Data on locating visible targets:
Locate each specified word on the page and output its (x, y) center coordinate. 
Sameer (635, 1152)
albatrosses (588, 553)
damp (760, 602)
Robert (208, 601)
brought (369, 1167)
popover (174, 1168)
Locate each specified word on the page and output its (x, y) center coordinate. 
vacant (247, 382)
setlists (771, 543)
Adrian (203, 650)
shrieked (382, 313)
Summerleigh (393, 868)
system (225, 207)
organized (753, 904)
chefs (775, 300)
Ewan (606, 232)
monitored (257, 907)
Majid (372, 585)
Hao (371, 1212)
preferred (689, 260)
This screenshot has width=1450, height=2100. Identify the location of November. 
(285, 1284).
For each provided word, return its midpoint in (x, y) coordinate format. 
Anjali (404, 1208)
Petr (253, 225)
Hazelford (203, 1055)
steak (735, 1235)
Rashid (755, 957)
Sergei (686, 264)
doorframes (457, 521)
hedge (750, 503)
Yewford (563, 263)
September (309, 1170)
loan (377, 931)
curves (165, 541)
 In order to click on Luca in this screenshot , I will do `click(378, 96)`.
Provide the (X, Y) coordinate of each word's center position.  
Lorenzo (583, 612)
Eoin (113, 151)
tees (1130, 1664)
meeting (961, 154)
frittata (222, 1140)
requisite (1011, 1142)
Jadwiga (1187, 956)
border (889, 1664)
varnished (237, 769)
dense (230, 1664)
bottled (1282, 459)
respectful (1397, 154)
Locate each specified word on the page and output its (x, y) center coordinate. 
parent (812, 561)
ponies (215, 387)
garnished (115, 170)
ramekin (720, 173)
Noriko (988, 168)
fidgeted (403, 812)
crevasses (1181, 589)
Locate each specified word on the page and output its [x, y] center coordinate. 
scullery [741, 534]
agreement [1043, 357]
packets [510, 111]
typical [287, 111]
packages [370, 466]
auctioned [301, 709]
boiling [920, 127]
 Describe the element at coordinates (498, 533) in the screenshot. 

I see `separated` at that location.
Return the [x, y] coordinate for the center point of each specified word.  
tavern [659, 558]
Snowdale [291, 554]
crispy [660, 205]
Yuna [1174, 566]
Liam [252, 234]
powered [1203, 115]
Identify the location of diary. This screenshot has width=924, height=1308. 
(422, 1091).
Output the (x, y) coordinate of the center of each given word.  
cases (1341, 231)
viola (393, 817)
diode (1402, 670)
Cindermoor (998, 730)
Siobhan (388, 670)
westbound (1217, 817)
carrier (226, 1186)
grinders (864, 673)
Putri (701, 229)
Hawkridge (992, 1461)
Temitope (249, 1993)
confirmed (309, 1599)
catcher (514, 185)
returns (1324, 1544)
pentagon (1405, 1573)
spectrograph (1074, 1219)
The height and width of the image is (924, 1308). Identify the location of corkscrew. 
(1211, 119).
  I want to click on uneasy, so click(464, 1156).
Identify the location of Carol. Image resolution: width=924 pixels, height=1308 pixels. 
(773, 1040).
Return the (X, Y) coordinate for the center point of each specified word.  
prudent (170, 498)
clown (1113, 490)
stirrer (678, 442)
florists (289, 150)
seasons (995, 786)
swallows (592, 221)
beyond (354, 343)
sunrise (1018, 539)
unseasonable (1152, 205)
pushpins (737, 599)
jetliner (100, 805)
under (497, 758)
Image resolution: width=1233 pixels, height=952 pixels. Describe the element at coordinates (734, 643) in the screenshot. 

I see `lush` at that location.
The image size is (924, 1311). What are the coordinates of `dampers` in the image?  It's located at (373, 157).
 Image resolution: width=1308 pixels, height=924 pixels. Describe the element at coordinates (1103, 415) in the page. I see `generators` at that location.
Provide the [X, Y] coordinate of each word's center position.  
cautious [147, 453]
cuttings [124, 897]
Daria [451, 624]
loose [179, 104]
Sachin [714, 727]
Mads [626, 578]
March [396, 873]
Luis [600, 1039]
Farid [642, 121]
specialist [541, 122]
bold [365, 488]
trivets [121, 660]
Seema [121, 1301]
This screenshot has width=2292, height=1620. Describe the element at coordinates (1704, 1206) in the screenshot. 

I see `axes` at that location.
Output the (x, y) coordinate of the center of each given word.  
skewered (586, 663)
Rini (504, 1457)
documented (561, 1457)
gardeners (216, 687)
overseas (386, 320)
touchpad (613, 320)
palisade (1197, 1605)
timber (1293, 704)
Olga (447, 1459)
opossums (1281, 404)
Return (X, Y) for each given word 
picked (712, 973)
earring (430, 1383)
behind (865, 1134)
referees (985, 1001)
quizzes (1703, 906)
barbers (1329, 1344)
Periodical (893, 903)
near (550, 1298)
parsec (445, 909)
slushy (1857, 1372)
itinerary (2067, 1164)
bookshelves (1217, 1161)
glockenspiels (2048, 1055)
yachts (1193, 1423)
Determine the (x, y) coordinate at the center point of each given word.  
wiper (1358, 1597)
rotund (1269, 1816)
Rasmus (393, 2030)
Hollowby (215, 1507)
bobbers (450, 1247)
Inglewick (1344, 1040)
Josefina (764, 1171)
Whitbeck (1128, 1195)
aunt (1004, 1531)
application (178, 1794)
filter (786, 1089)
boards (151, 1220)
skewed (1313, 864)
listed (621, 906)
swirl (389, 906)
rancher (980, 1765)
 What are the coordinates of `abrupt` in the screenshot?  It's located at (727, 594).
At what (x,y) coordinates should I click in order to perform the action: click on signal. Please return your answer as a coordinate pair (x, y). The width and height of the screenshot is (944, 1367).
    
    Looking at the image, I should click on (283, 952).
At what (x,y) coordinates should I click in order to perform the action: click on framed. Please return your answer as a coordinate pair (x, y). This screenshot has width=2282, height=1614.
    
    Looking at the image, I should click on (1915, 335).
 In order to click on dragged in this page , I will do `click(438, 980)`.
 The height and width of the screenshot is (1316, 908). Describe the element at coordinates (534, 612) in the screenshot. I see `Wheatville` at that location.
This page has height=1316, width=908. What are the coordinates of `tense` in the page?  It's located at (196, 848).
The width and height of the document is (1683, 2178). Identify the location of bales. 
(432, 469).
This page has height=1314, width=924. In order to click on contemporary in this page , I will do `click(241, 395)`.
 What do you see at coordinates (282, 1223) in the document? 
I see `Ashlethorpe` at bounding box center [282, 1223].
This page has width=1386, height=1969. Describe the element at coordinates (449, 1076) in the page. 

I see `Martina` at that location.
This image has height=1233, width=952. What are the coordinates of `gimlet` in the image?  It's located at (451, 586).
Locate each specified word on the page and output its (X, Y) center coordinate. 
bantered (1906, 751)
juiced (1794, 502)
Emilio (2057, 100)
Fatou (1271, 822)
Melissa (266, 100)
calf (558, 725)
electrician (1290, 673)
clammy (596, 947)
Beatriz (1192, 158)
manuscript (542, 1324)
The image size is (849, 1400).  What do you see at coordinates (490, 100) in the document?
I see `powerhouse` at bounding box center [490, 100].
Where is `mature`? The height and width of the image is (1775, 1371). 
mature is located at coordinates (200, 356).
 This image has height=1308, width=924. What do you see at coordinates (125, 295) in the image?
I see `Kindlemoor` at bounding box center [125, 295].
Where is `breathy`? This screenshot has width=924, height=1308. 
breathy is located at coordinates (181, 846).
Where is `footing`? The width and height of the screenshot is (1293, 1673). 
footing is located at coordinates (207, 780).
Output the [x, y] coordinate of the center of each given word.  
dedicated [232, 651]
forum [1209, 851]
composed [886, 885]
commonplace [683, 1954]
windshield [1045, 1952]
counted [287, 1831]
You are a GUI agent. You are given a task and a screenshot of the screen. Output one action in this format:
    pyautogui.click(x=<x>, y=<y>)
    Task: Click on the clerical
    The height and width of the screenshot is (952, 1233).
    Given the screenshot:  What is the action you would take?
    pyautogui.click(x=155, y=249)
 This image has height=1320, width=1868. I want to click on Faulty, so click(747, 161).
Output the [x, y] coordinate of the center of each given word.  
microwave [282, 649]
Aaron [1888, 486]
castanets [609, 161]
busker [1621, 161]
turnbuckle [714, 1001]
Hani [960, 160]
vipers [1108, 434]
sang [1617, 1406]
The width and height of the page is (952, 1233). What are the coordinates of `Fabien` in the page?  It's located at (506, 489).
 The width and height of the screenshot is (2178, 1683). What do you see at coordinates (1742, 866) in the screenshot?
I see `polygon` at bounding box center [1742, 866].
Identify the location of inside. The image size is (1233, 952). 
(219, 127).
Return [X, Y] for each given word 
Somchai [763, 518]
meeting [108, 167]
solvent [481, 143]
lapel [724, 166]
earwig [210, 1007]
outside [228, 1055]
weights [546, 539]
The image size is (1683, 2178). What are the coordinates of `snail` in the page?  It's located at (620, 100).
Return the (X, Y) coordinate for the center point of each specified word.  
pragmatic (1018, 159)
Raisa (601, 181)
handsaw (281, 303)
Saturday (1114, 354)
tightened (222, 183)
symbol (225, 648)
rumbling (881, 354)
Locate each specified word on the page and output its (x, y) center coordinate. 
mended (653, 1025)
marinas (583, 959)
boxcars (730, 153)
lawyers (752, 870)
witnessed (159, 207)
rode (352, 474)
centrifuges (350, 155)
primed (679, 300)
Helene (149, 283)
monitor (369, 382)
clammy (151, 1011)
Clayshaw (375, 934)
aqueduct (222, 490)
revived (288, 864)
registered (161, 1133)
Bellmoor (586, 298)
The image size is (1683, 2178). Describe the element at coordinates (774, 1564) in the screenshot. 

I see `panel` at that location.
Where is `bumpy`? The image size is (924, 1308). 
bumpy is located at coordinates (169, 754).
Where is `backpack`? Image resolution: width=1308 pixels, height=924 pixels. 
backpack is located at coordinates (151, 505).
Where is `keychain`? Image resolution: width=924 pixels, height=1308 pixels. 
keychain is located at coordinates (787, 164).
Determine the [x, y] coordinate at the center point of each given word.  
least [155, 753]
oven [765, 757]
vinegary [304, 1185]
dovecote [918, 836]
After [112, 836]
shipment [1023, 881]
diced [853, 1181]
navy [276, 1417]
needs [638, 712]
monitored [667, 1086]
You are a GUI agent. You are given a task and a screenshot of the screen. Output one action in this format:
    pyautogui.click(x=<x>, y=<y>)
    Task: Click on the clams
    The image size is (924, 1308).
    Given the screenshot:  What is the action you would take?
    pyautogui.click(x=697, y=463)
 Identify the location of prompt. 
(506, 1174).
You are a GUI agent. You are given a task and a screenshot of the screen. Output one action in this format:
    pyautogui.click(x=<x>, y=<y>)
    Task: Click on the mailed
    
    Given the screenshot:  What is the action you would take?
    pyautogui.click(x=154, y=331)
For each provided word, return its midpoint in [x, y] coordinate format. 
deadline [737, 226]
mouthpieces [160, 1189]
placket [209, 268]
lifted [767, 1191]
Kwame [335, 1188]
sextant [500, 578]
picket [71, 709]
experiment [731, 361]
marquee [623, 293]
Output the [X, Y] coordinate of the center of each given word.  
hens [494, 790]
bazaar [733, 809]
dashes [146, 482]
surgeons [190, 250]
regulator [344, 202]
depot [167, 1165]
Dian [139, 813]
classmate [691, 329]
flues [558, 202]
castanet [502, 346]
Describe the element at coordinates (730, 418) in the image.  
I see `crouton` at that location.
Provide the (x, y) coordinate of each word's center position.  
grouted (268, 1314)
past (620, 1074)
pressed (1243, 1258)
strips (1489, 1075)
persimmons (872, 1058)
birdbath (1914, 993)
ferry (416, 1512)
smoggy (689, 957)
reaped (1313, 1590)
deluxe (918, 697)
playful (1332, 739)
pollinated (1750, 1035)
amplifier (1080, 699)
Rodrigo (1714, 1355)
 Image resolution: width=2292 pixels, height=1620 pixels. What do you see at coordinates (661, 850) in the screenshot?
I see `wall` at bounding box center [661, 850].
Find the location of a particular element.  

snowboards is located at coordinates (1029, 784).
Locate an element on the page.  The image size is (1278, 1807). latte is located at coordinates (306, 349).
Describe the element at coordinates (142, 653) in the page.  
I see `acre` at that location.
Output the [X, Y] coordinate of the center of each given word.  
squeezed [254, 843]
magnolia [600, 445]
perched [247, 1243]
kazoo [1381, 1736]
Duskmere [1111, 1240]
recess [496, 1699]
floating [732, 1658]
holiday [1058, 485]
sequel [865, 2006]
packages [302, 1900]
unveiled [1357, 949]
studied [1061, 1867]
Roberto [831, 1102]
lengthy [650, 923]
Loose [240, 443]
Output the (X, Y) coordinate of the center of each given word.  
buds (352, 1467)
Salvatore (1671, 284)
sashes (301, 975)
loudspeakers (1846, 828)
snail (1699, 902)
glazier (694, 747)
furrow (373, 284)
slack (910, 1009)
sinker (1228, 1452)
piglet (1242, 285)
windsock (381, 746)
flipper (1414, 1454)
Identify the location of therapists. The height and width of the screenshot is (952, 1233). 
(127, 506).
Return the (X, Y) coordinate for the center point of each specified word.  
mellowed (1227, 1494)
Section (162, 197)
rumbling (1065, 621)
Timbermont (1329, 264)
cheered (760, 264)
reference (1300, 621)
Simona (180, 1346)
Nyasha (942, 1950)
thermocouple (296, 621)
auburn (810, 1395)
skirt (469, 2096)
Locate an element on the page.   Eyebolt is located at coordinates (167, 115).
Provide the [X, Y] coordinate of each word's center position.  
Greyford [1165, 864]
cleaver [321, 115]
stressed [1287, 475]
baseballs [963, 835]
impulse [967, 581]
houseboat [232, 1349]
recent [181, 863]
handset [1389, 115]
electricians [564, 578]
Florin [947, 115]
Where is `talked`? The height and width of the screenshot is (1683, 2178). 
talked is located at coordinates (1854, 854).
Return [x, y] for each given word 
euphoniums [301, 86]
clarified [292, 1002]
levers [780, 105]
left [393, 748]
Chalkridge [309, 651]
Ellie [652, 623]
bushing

PROBLEM:
Repeat the rows above verbatim, from the line containing "rumbling (881, 354)" through the line containing "backpack is located", both included.

TASK ANSWER:
rumbling (881, 354)
Locate each specified word on the page and output its (x, y) center coordinate. 
mended (653, 1025)
marinas (583, 959)
boxcars (730, 153)
lawyers (752, 870)
witnessed (159, 207)
rode (352, 474)
centrifuges (350, 155)
primed (679, 300)
Helene (149, 283)
monitor (369, 382)
clammy (151, 1011)
Clayshaw (375, 934)
aqueduct (222, 490)
revived (288, 864)
registered (161, 1133)
Bellmoor (586, 298)
The image size is (1683, 2178). Describe the element at coordinates (774, 1564) in the screenshot. 

I see `panel` at that location.
Where is `bumpy`? The image size is (924, 1308). 
bumpy is located at coordinates (169, 754).
Where is `backpack`? Image resolution: width=1308 pixels, height=924 pixels. 
backpack is located at coordinates (151, 505).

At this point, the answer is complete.